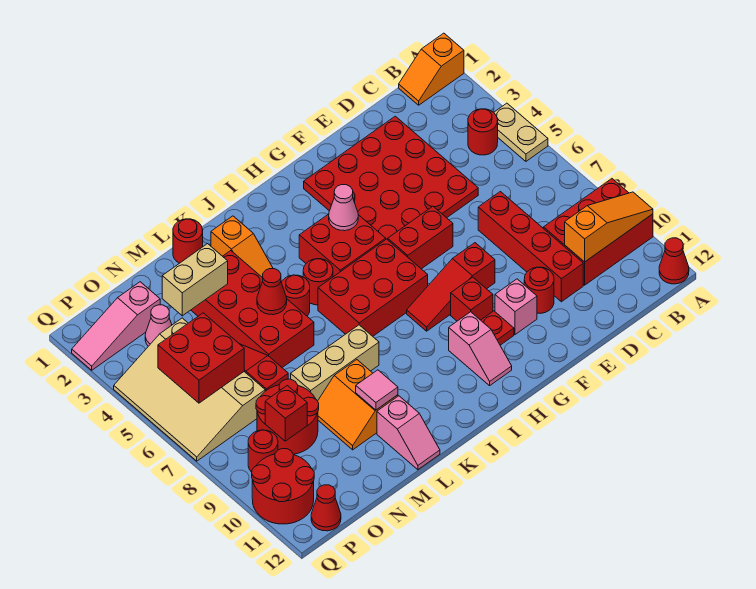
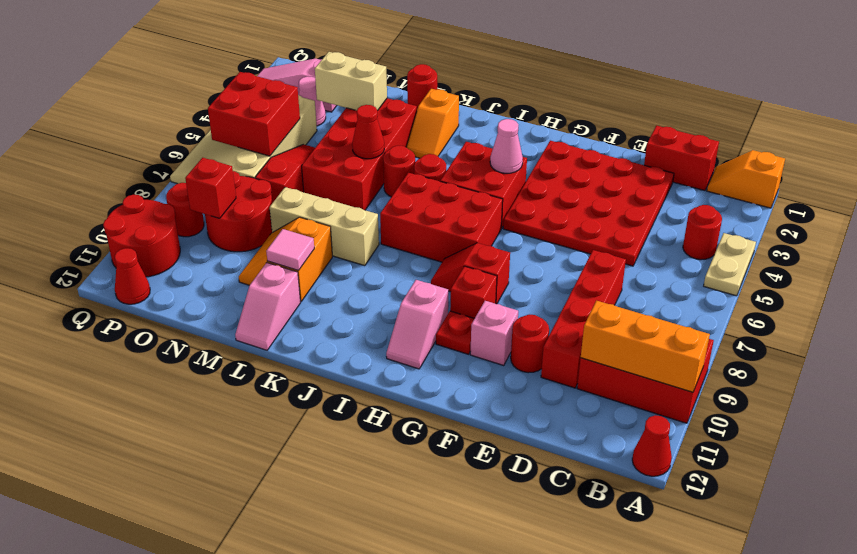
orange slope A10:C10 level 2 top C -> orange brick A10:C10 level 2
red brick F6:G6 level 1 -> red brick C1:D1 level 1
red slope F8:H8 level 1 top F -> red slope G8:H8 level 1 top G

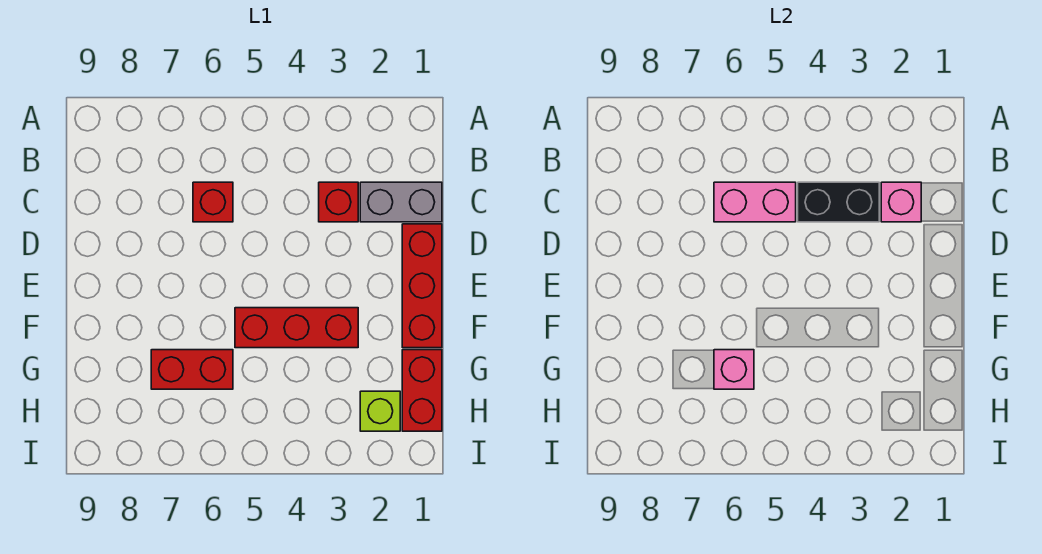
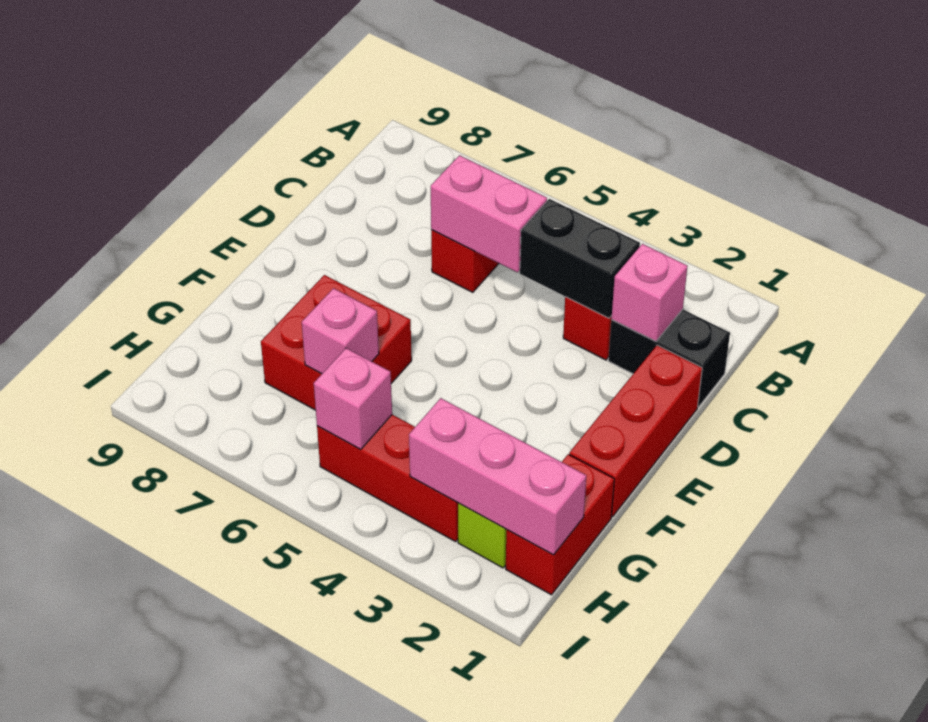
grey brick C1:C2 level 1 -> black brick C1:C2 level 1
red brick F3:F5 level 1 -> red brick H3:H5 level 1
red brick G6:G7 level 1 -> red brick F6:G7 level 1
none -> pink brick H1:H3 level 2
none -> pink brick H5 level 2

____________

> WHAT THIS TASK INVOLVES:
For this exercise, write out exactly the lines from the one with "red brick F6:G6" through the last line of the records, inclusive, and leave each picture out.

> COMPLETED TASK:
red brick F6:G6 level 1 -> red brick C1:D1 level 1
red slope F8:H8 level 1 top F -> red slope G8:H8 level 1 top G

grey brick C1:C2 level 1 -> black brick C1:C2 level 1
red brick F3:F5 level 1 -> red brick H3:H5 level 1
red brick G6:G7 level 1 -> red brick F6:G7 level 1
none -> pink brick H1:H3 level 2
none -> pink brick H5 level 2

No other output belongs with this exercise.